• **Exercise requirements**
If pictures appear, leave them out, and return exactly the lines from the one holding "C3: 1uF (plus" through the last line of the listing below.

• **Provided material**
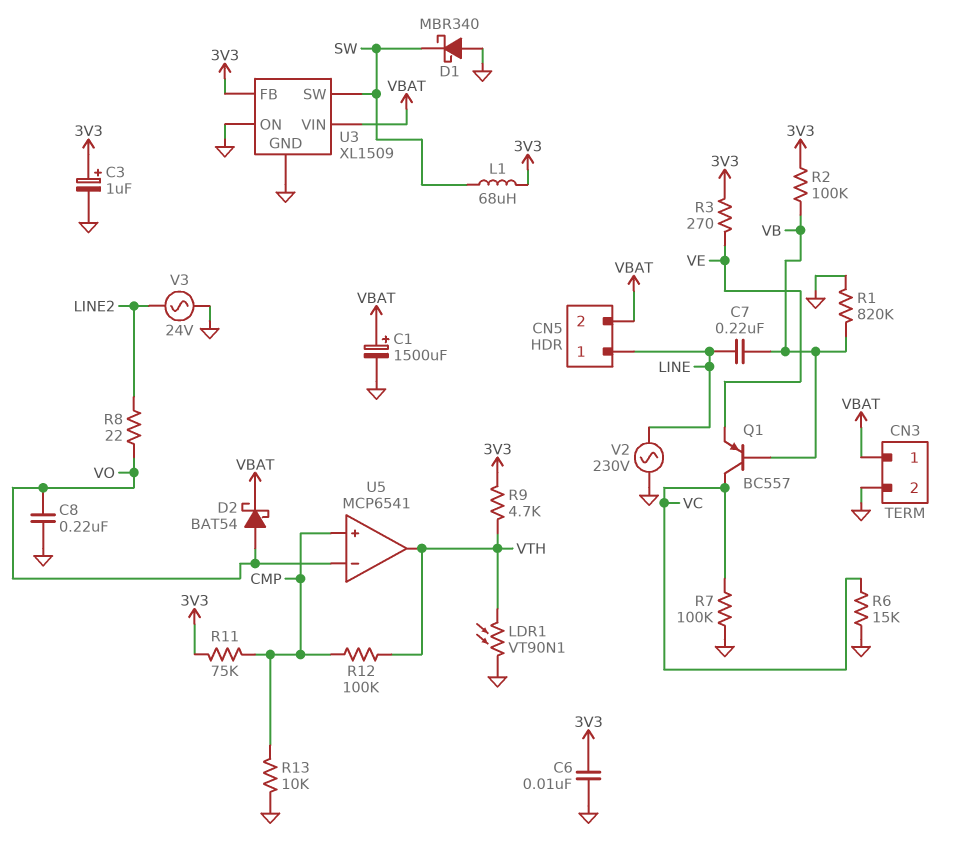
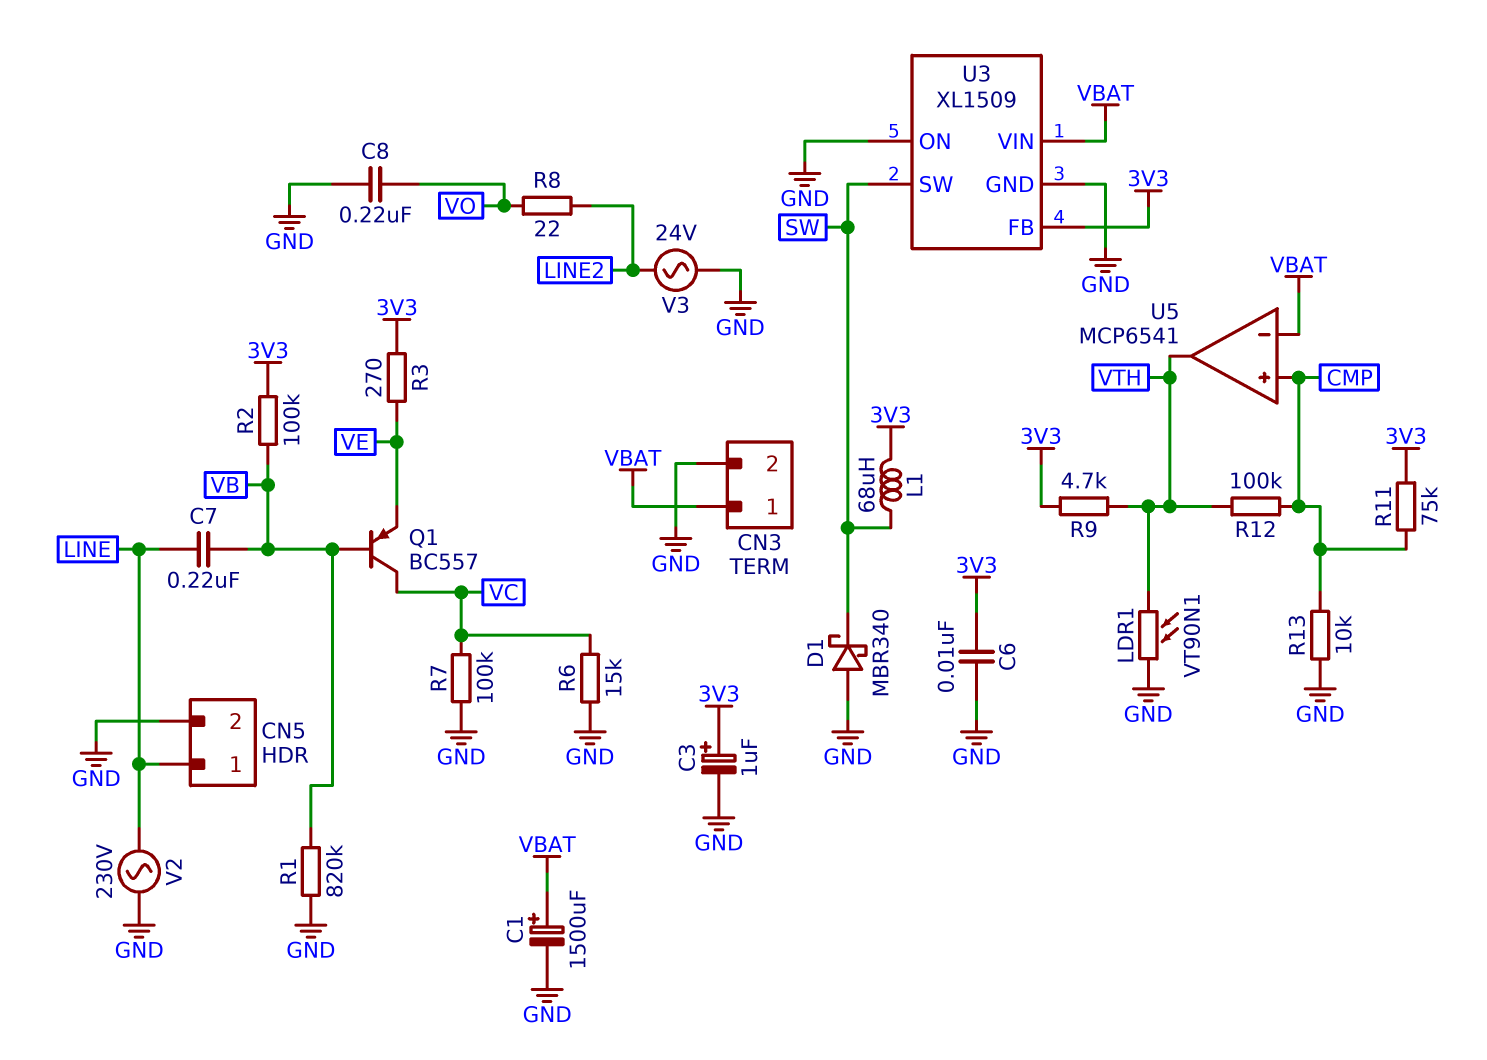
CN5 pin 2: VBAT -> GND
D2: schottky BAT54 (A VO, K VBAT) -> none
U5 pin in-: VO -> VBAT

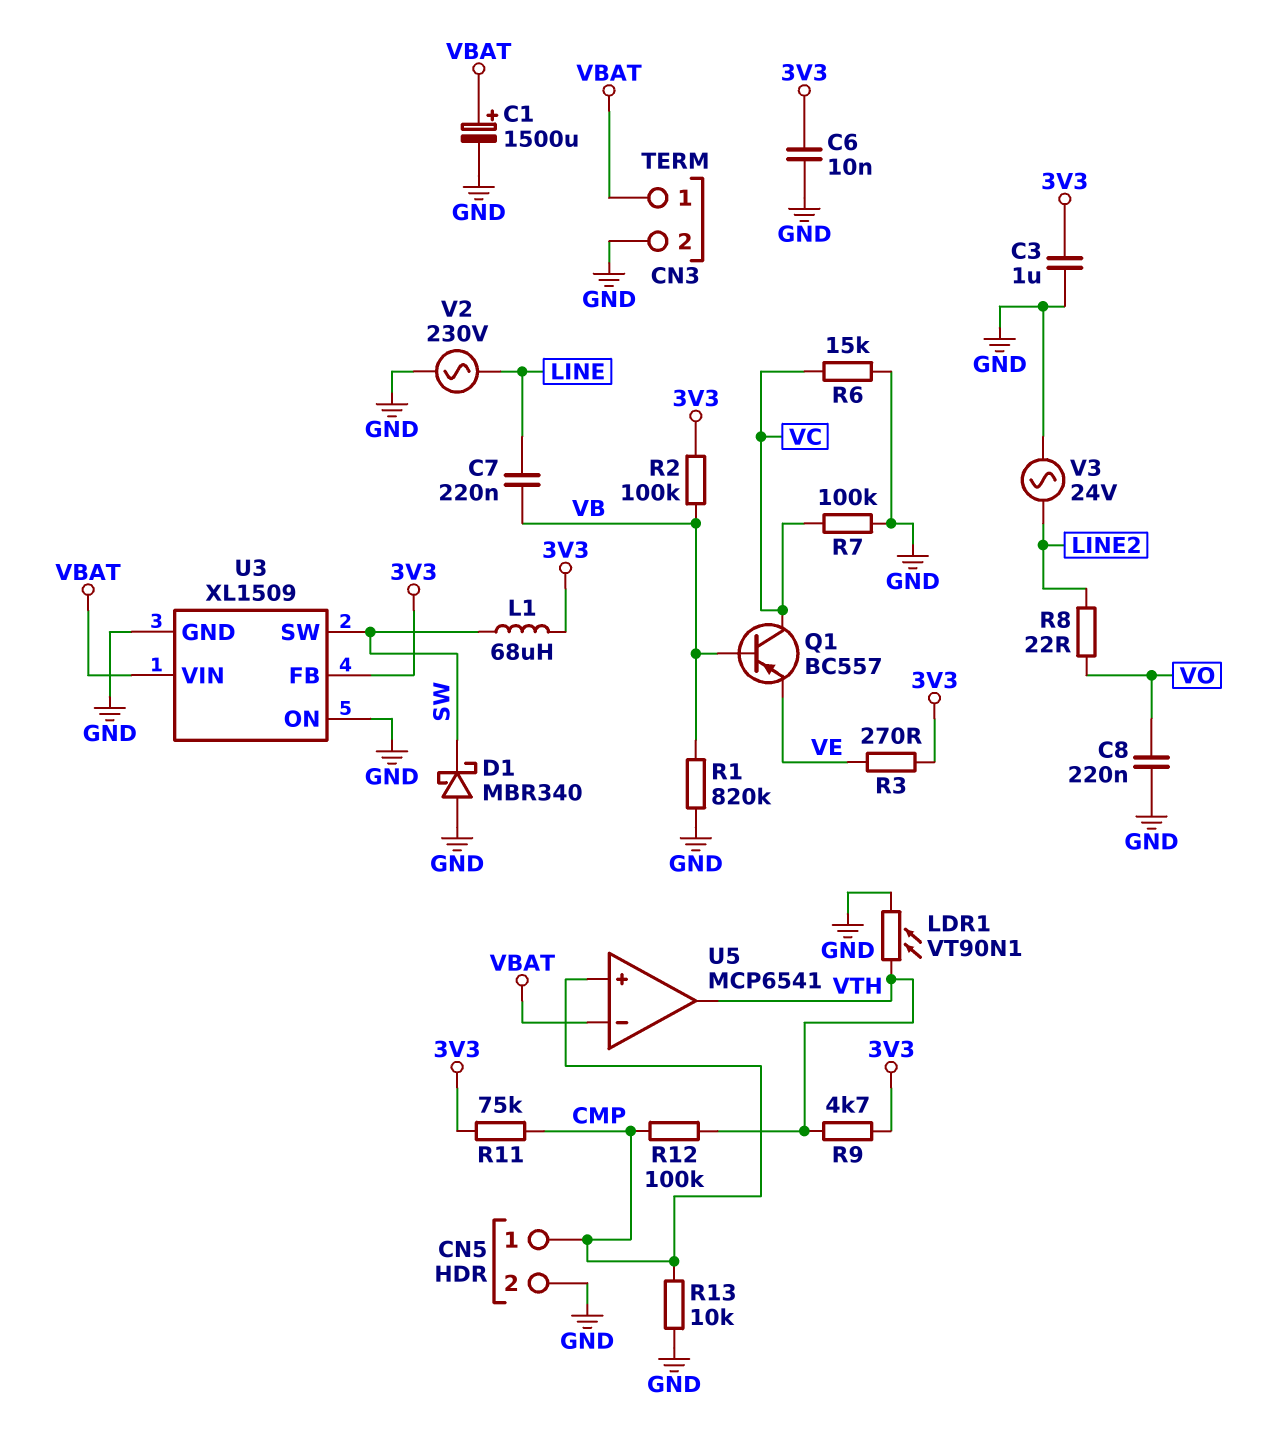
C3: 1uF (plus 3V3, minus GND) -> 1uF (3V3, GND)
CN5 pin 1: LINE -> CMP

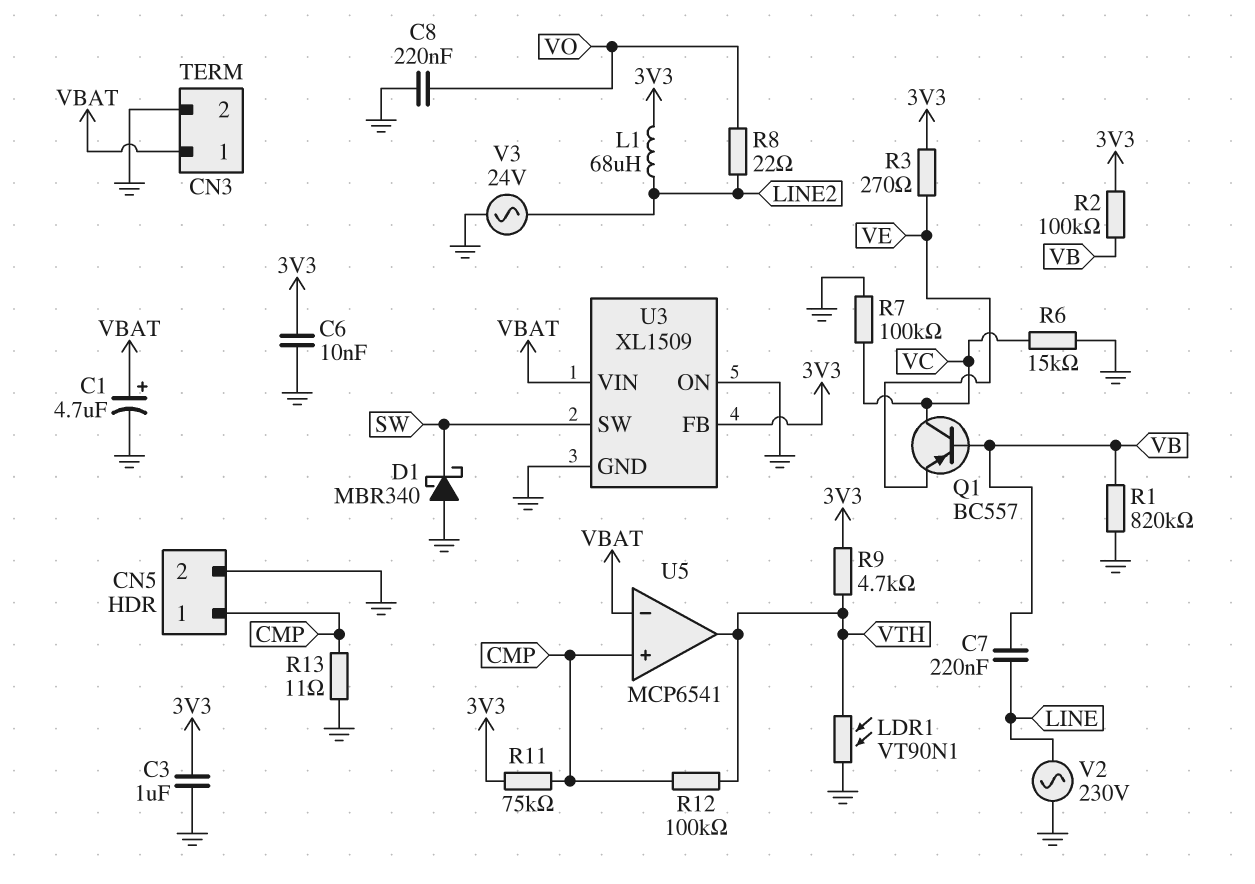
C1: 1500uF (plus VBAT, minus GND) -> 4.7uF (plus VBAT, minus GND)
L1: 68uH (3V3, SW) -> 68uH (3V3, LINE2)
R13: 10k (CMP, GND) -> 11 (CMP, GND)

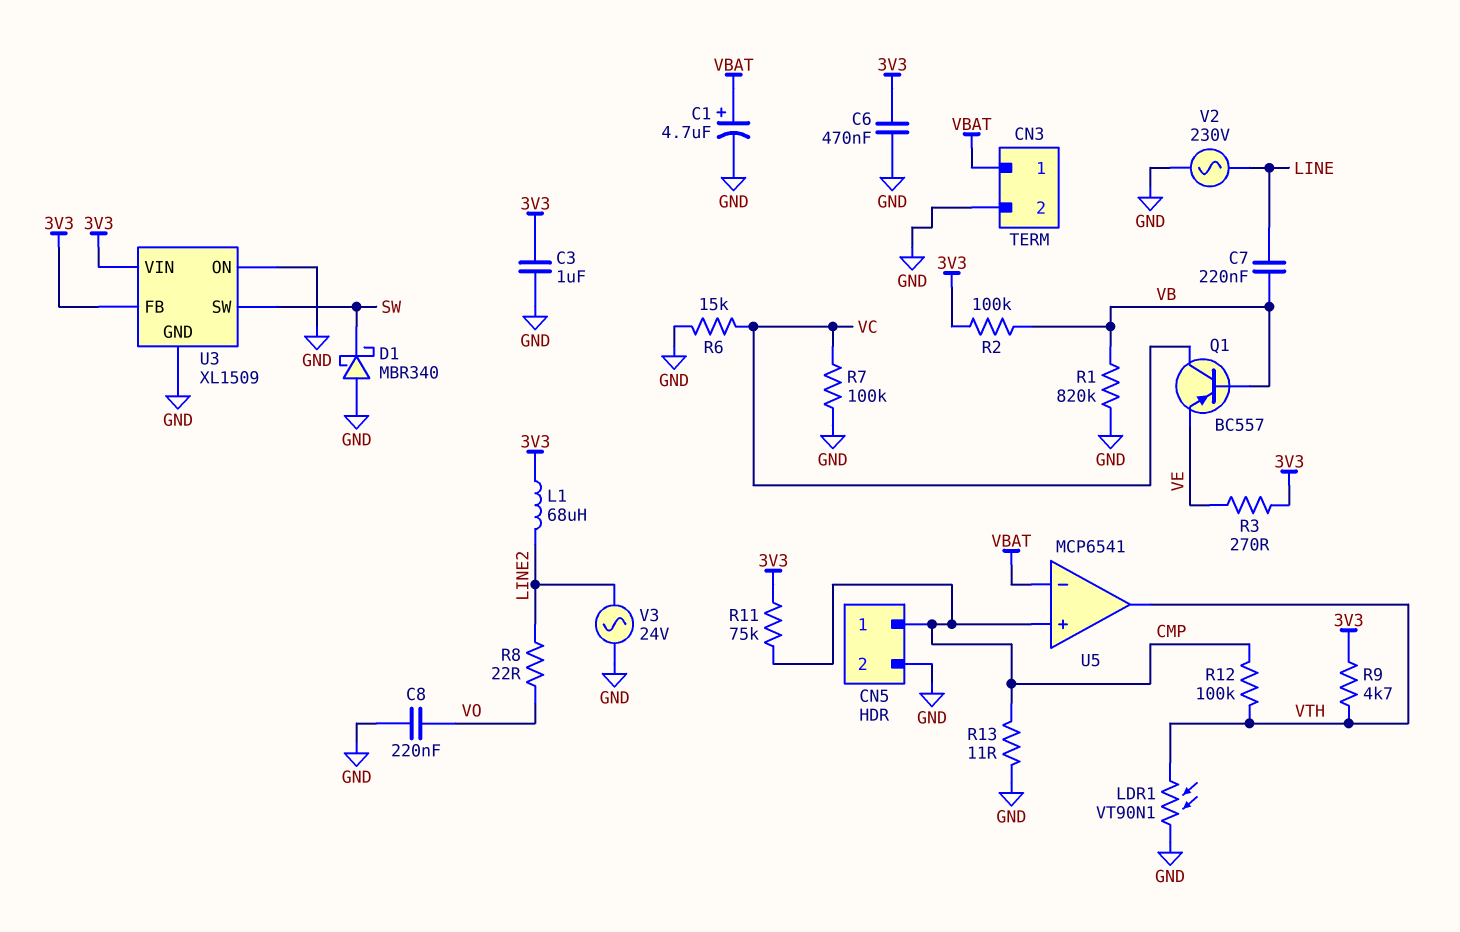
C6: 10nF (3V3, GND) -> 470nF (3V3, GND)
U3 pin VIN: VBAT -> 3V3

• **Finished exercise**
C3: 1uF (plus 3V3, minus GND) -> 1uF (3V3, GND)
CN5 pin 1: LINE -> CMP

C1: 1500uF (plus VBAT, minus GND) -> 4.7uF (plus VBAT, minus GND)
L1: 68uH (3V3, SW) -> 68uH (3V3, LINE2)
R13: 10k (CMP, GND) -> 11 (CMP, GND)

C6: 10nF (3V3, GND) -> 470nF (3V3, GND)
U3 pin VIN: VBAT -> 3V3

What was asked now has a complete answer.